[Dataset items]
==================================================

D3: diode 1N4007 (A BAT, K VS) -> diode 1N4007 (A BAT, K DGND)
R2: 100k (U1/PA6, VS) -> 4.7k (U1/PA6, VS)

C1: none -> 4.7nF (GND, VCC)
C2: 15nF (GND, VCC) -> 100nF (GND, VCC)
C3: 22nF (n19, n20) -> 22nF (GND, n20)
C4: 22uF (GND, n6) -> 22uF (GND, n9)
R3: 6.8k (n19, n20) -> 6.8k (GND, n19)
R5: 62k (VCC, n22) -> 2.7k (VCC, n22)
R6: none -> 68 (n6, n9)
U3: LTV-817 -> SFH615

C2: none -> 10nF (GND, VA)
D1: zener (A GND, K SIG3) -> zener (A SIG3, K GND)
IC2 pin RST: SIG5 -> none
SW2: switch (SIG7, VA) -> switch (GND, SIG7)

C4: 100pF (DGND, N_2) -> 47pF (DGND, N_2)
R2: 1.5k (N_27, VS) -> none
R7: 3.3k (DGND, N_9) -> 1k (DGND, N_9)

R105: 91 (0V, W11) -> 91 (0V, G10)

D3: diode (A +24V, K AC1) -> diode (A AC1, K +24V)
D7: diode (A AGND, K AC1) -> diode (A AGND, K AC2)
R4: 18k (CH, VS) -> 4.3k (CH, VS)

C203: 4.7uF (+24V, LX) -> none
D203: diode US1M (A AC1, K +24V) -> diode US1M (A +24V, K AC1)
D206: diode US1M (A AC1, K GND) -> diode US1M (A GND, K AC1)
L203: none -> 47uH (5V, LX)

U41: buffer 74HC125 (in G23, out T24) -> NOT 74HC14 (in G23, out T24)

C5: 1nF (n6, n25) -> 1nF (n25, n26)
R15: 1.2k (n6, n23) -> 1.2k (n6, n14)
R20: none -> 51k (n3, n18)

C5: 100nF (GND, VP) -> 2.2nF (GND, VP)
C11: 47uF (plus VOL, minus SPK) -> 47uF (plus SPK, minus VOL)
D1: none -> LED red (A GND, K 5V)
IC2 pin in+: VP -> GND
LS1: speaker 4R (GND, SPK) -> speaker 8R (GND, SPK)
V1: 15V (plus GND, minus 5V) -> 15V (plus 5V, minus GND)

==================================================

**Work instructions**:
Restate the line containing "R20: none -> 51k (n3, n18)" and every remaining line of the records word for word. Add nothing.

**Response**:
R20: none -> 51k (n3, n18)

C5: 100nF (GND, VP) -> 2.2nF (GND, VP)
C11: 47uF (plus VOL, minus SPK) -> 47uF (plus SPK, minus VOL)
D1: none -> LED red (A GND, K 5V)
IC2 pin in+: VP -> GND
LS1: speaker 4R (GND, SPK) -> speaker 8R (GND, SPK)
V1: 15V (plus GND, minus 5V) -> 15V (plus 5V, minus GND)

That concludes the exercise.